Listed records:
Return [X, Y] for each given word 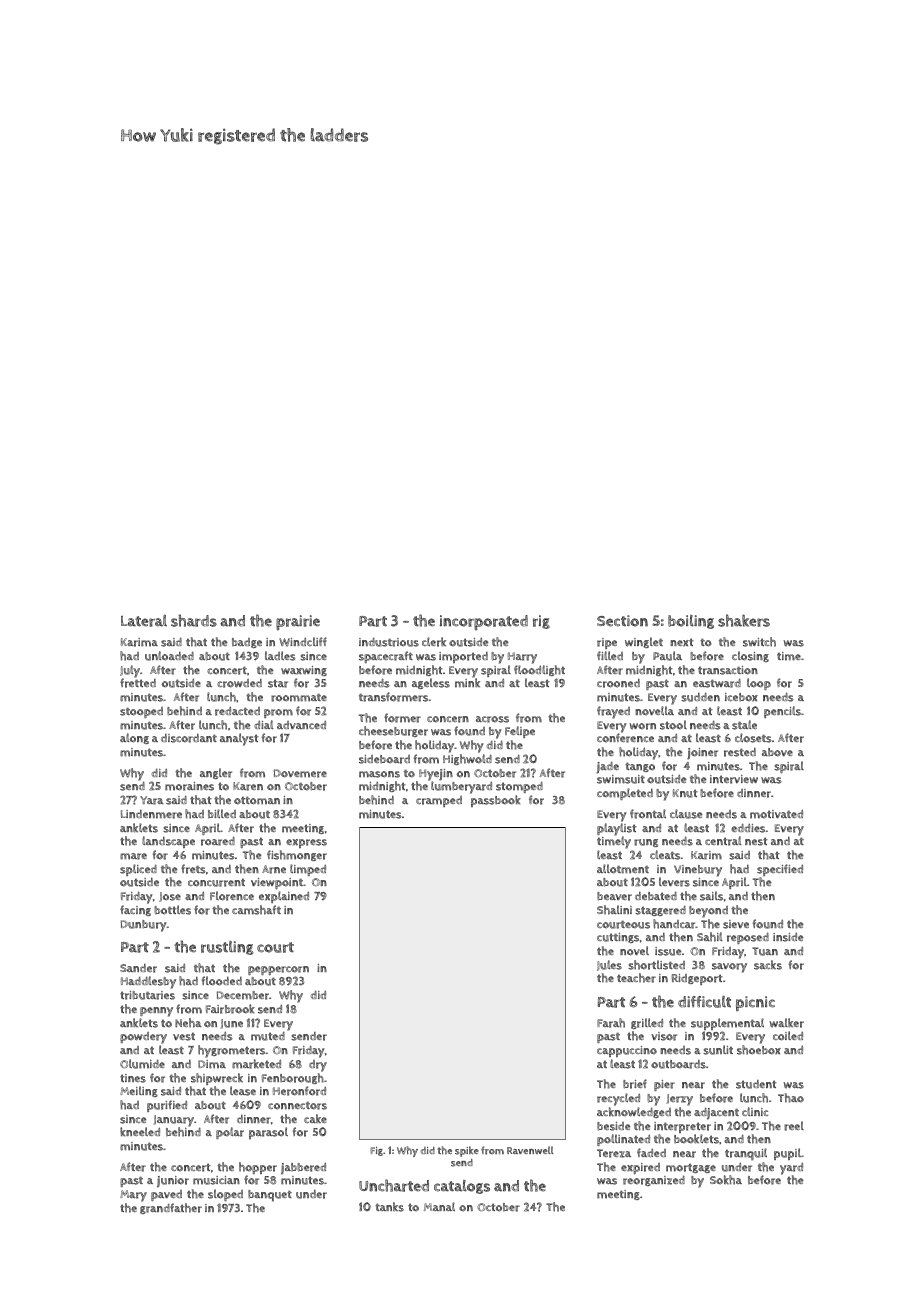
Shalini [614, 910]
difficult [704, 1002]
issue [668, 951]
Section [622, 621]
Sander [138, 968]
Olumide [142, 1064]
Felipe [520, 732]
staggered [660, 910]
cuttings [618, 938]
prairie [298, 622]
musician [216, 1180]
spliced [138, 870]
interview [734, 779]
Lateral [144, 621]
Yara [152, 800]
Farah [611, 1023]
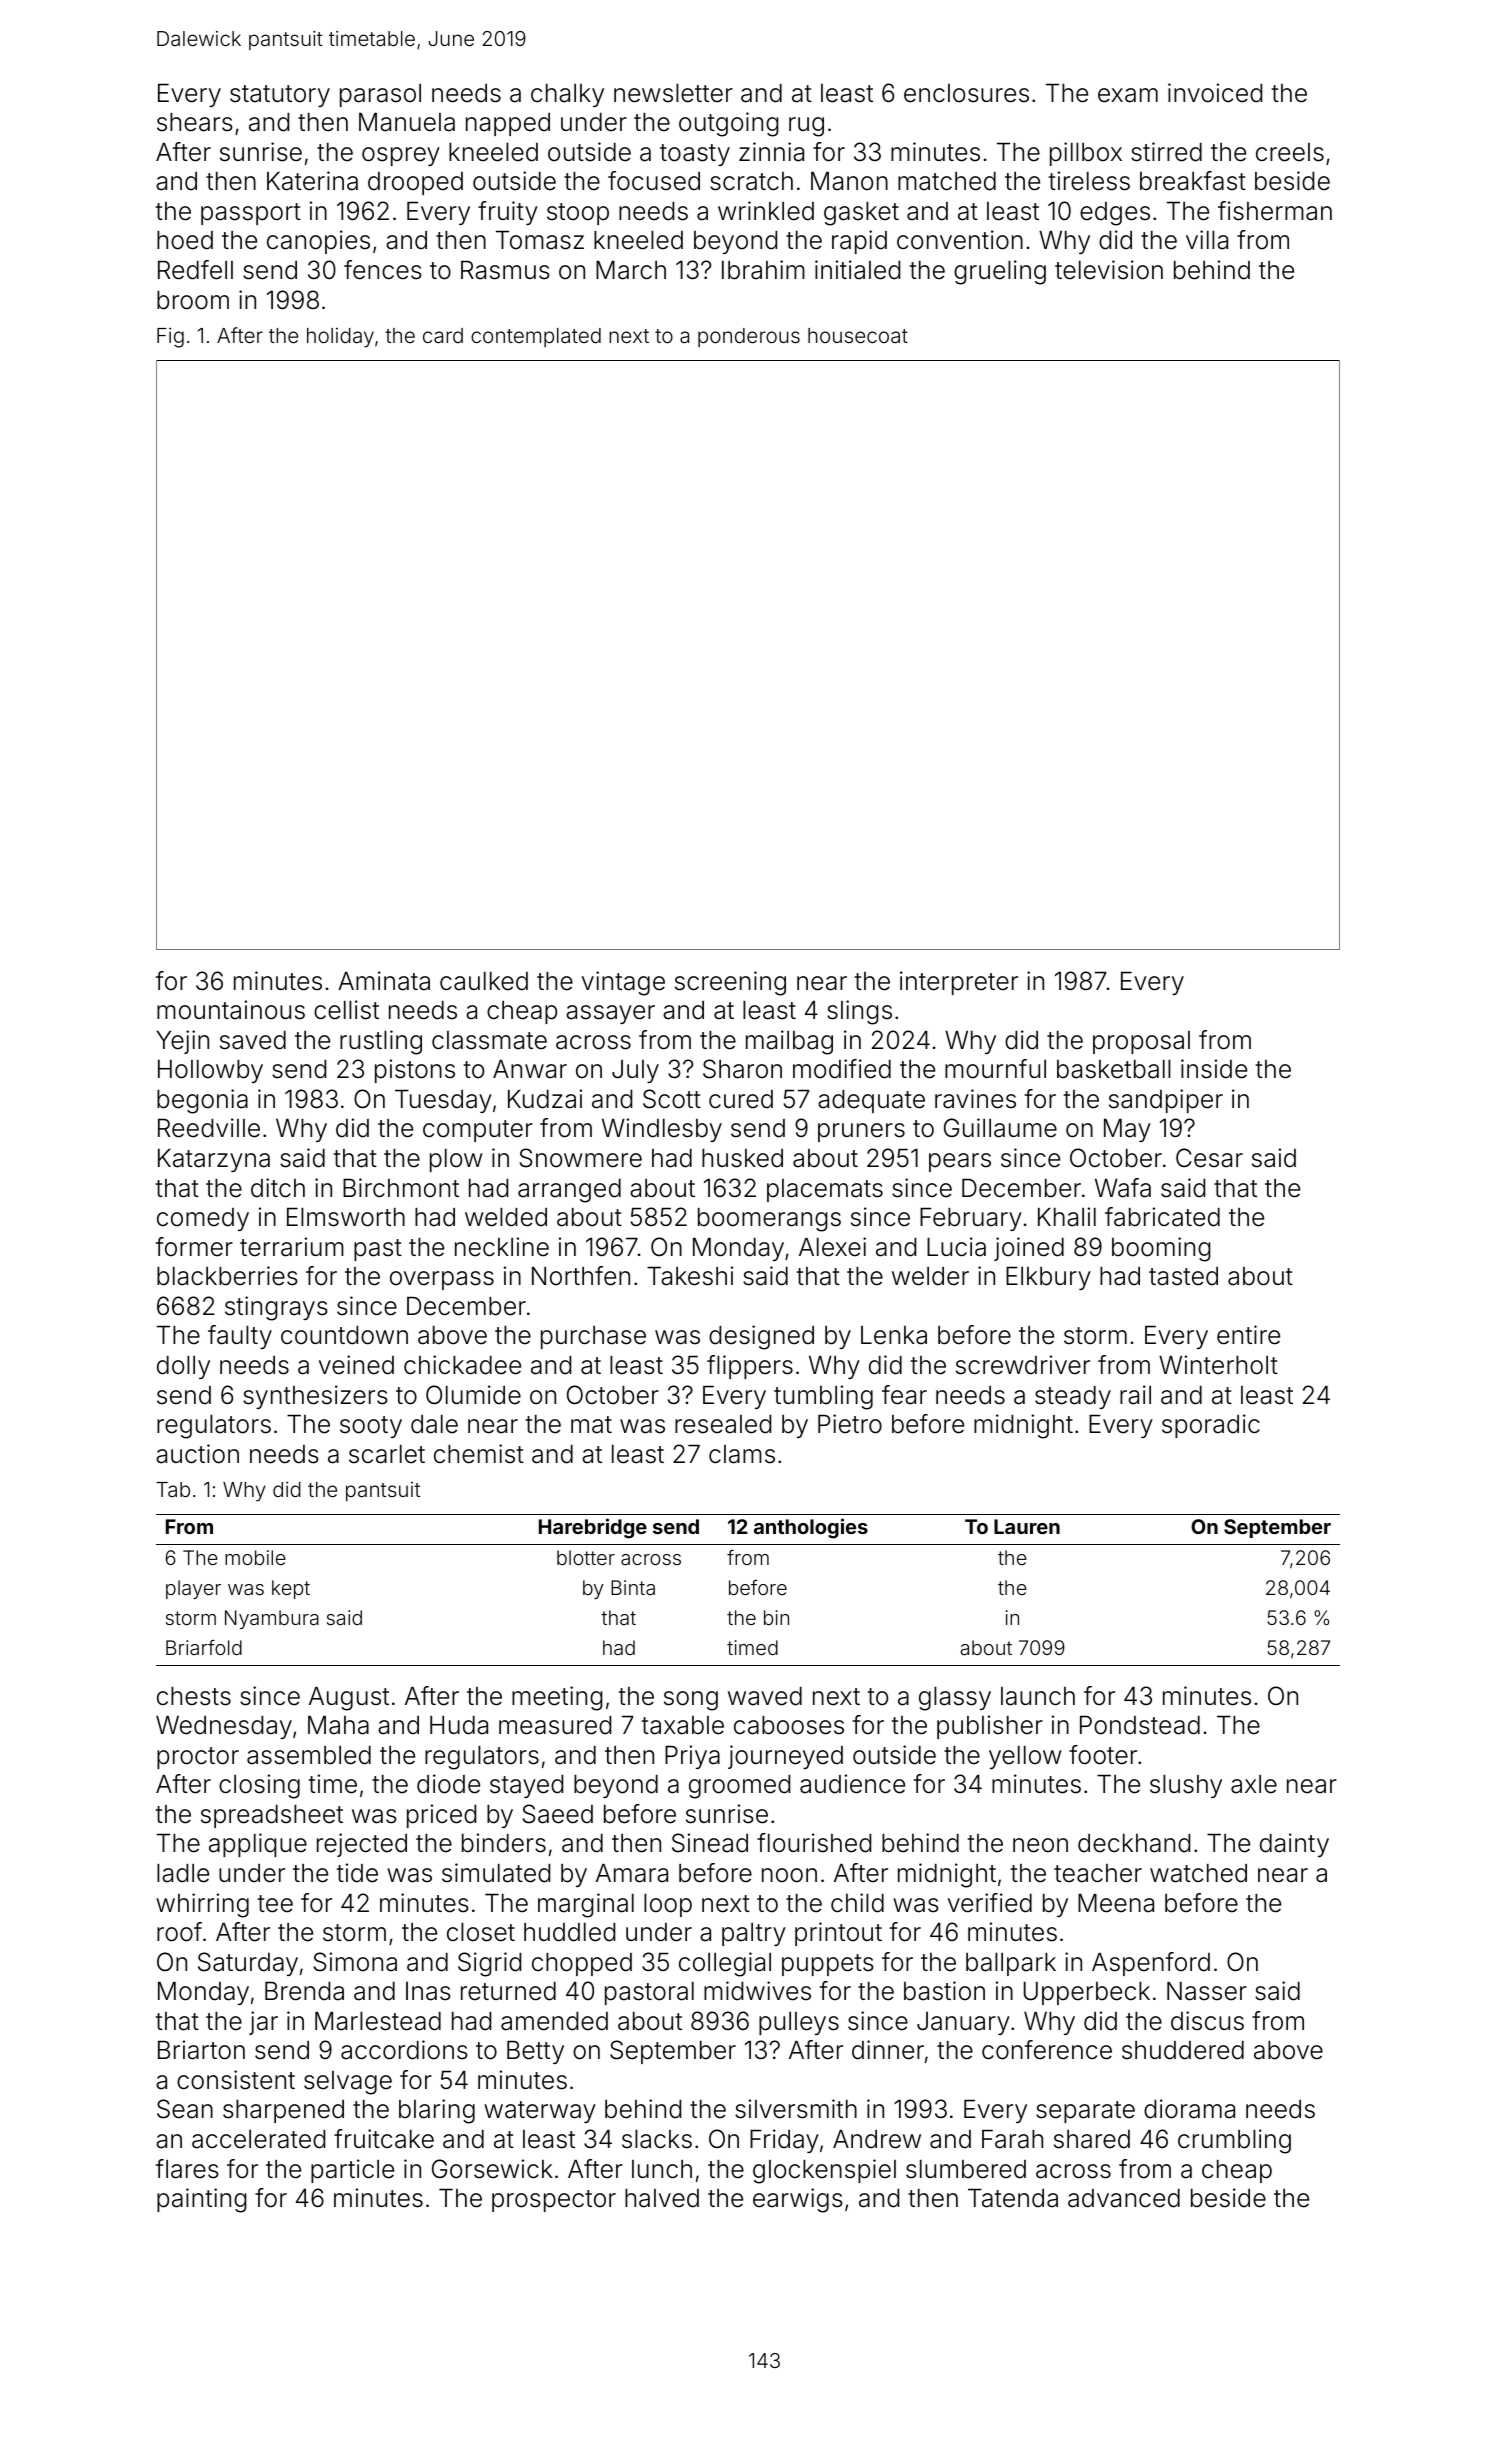  What do you see at coordinates (861, 1132) in the screenshot?
I see `pruners` at bounding box center [861, 1132].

Do this: Please format the stretch of the listing above, from the line containing "issue [668, 951]" through the line containing "Yara [152, 800]", as a Markdown table with the columns "Row" and "Line", skipping any blank lines.

Answer in full:
| Row | Line |
|---|---|
| 1 | issue [668, 951] |
| 2 | Section [622, 621] |
| 3 | Sander [138, 968] |
| 4 | Olumide [142, 1064] |
| 5 | Felipe [520, 732] |
| 6 | staggered [660, 910] |
| 7 | cuttings [618, 938] |
| 8 | prairie [298, 622] |
| 9 | musician [216, 1180] |
| 10 | spliced [138, 870] |
| 11 | interview [734, 779] |
| 12 | Lateral [144, 621] |
| 13 | Yara [152, 800] |